* Information:

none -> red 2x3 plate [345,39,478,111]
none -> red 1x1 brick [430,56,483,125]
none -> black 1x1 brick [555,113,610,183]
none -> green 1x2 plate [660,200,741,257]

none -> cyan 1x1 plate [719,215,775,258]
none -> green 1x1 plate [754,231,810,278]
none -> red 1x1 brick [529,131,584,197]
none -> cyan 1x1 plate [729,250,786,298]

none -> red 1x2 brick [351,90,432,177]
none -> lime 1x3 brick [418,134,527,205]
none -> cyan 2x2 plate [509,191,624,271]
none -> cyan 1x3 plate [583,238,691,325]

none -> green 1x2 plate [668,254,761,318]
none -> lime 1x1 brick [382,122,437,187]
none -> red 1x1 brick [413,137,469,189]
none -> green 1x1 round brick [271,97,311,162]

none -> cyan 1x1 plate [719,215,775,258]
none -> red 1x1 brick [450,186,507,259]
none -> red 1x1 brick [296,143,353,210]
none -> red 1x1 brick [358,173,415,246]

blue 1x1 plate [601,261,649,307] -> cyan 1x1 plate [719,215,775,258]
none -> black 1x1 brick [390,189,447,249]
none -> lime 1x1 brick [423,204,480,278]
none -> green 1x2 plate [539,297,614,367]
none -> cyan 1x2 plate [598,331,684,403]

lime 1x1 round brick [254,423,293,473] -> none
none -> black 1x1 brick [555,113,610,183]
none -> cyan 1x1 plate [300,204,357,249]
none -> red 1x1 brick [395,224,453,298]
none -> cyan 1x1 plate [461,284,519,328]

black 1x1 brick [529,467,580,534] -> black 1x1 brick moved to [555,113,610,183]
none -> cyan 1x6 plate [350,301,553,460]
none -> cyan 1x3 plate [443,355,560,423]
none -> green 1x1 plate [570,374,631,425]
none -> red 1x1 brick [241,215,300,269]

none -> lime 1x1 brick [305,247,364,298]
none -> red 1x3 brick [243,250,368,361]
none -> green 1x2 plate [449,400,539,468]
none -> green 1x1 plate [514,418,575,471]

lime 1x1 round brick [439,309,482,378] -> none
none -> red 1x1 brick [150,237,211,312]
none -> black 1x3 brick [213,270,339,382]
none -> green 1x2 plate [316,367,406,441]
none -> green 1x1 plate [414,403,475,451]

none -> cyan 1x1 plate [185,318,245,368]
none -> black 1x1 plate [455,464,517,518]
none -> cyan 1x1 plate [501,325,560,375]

* What needs to be done: What is needed is the number of lines in the entries that contain the word "black", written alone.

* Exercise answer: 6